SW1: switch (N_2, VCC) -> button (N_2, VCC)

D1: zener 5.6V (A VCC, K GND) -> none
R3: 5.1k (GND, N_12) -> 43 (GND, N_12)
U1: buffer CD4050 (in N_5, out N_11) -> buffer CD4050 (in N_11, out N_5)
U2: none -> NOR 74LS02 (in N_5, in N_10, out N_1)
--
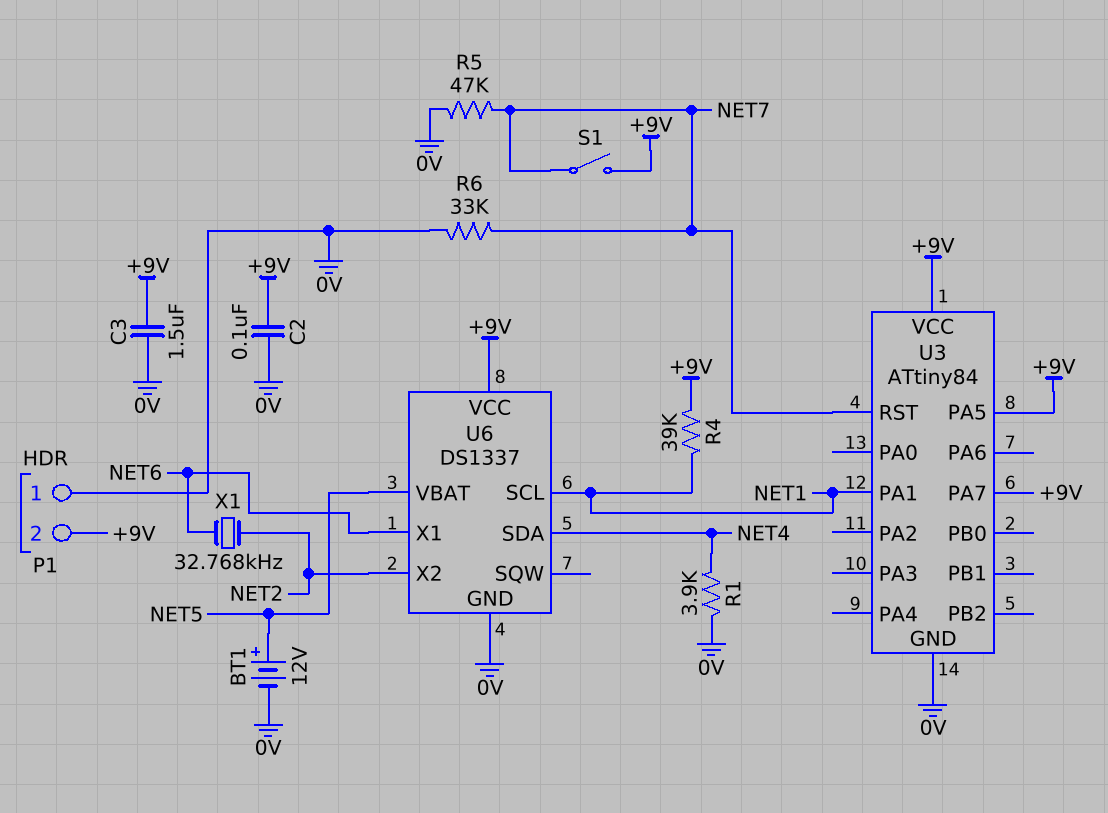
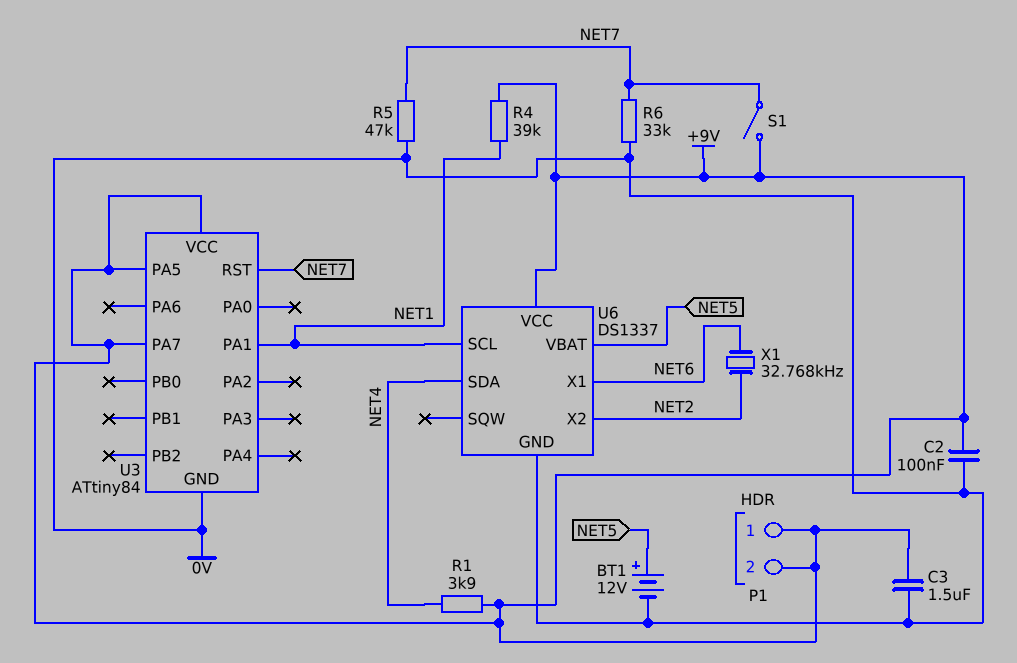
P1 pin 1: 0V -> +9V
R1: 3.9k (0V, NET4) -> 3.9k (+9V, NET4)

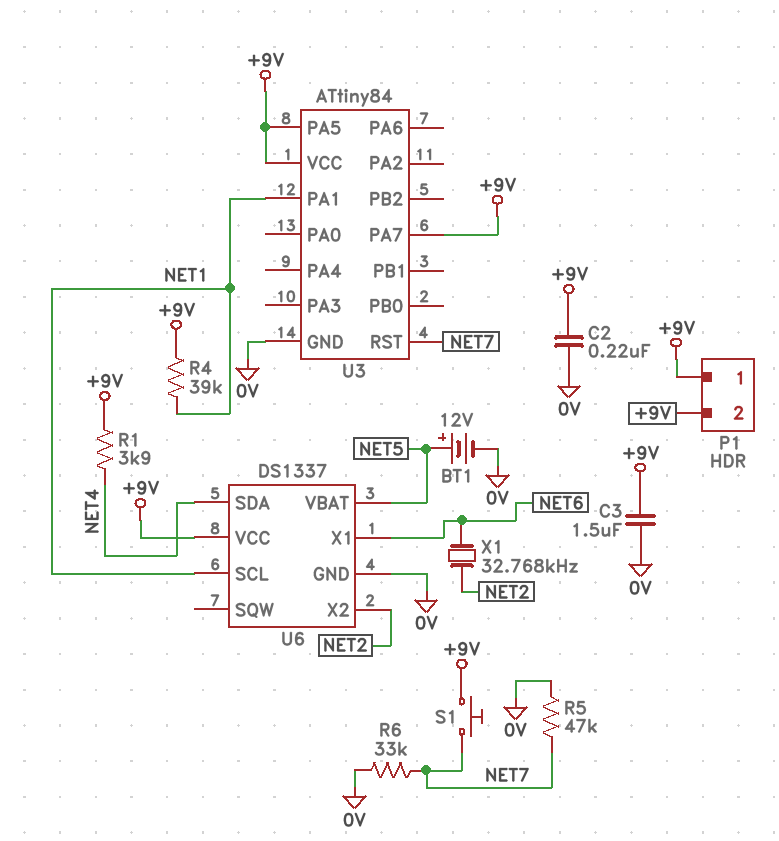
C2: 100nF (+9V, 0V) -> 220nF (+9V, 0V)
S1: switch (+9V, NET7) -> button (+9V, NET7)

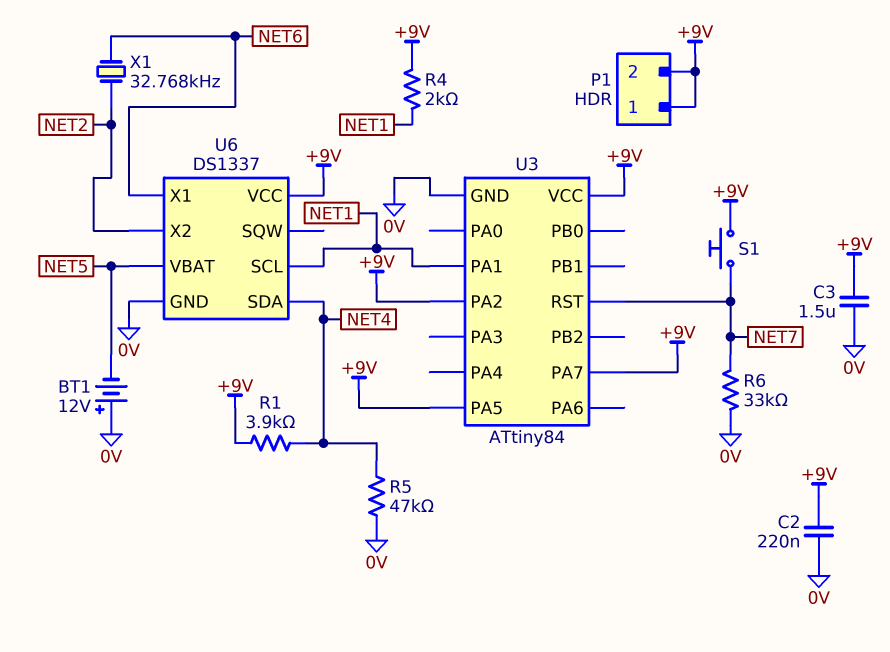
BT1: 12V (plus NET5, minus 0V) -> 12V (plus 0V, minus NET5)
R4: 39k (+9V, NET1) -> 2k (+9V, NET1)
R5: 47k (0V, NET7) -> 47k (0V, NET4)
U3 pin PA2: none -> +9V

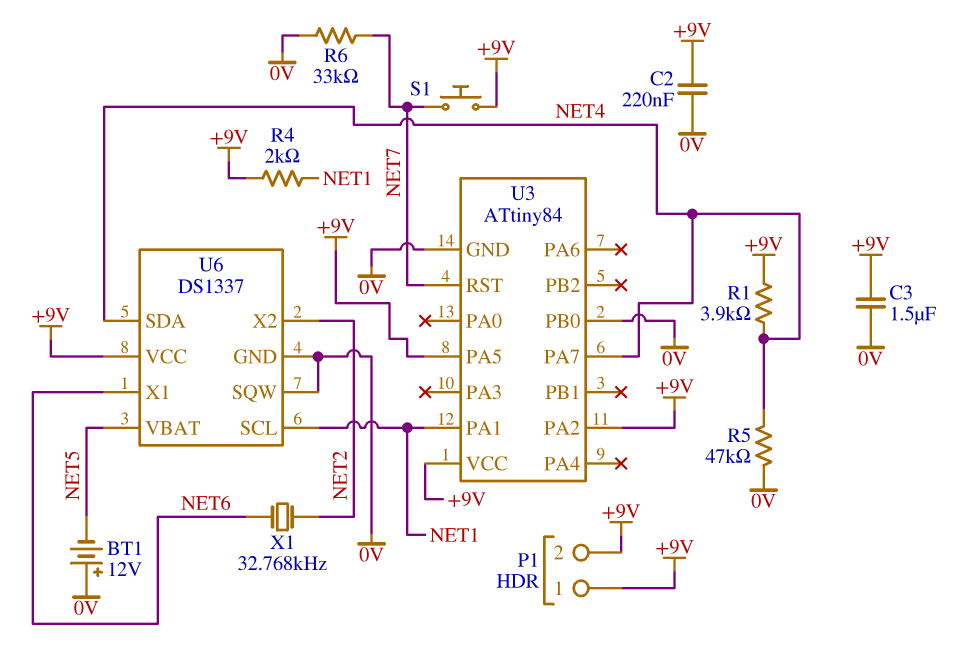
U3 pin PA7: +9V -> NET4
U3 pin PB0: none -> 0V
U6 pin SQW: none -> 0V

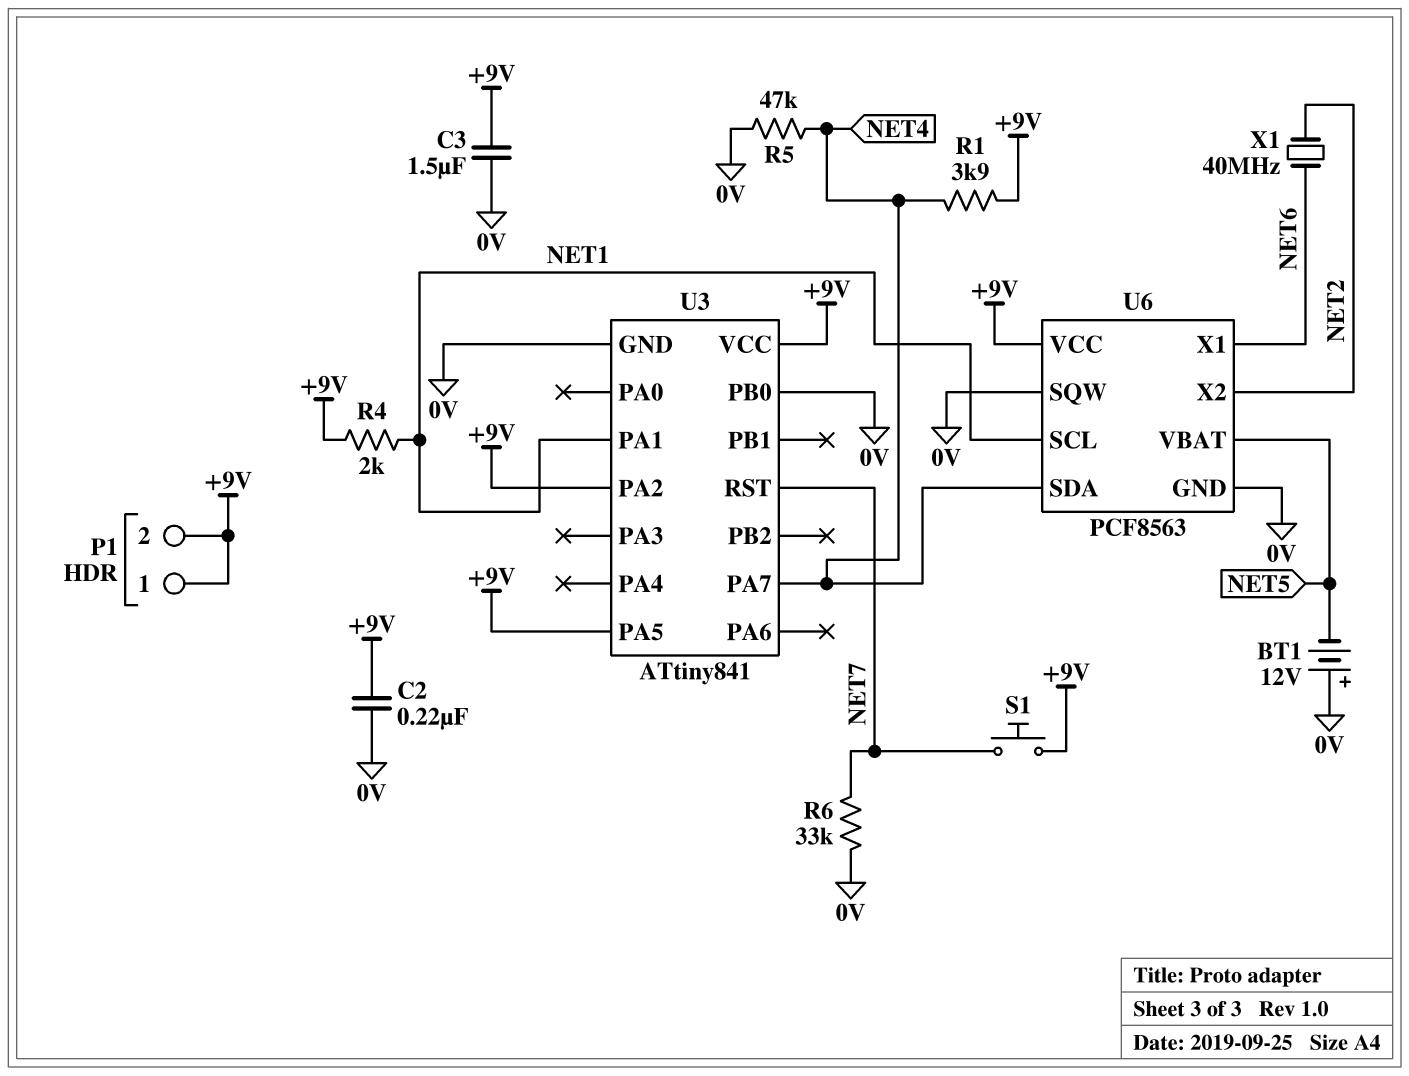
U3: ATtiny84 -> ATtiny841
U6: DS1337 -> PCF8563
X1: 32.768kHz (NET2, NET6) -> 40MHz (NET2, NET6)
--
What is being asked: In the entries above, find the line holding "U6: DS1337 -> PCF8563" and the line holding "X1: 32.768kHz (NET2, NET6)"; print both of them and every line between, exactly, and nothing else.

Answer to the problem:
U6: DS1337 -> PCF8563
X1: 32.768kHz (NET2, NET6) -> 40MHz (NET2, NET6)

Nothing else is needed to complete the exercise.